◆ **Task statement**
Look through the data below for the string "change", and copy every line where it turns up.

[Opening Material provided section]

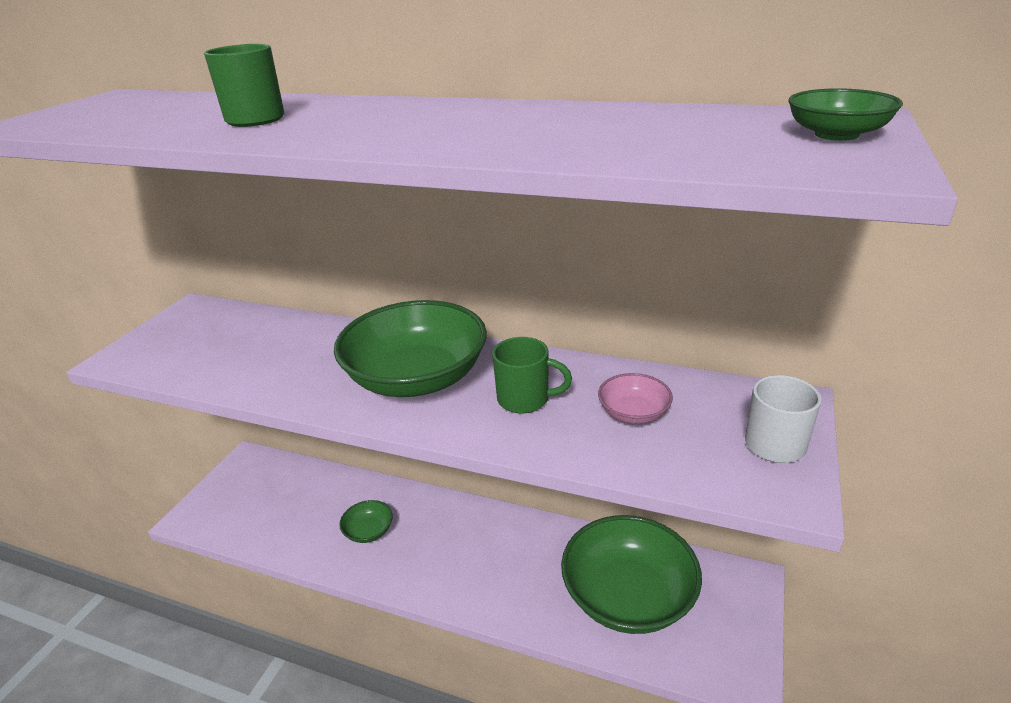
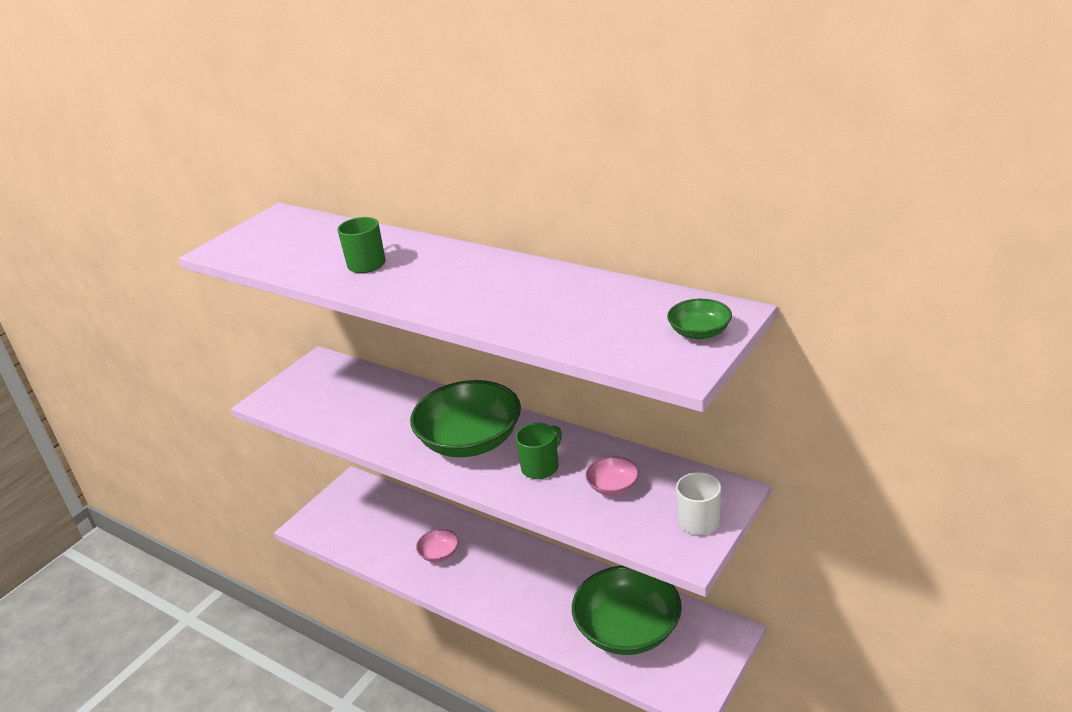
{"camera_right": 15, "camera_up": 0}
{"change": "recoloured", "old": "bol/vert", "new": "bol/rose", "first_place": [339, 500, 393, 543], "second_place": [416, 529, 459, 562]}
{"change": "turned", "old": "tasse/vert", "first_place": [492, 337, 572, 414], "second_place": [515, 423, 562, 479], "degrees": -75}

[Closing Material provided section]

◆ **Reply**
{"change": "recoloured", "old": "bol/vert", "new": "bol/rose", "first_place": [339, 500, 393, 543], "second_place": [416, 529, 459, 562]}
{"change": "turned", "old": "tasse/vert", "first_place": [492, 337, 572, 414], "second_place": [515, 423, 562, 479], "degrees": -75}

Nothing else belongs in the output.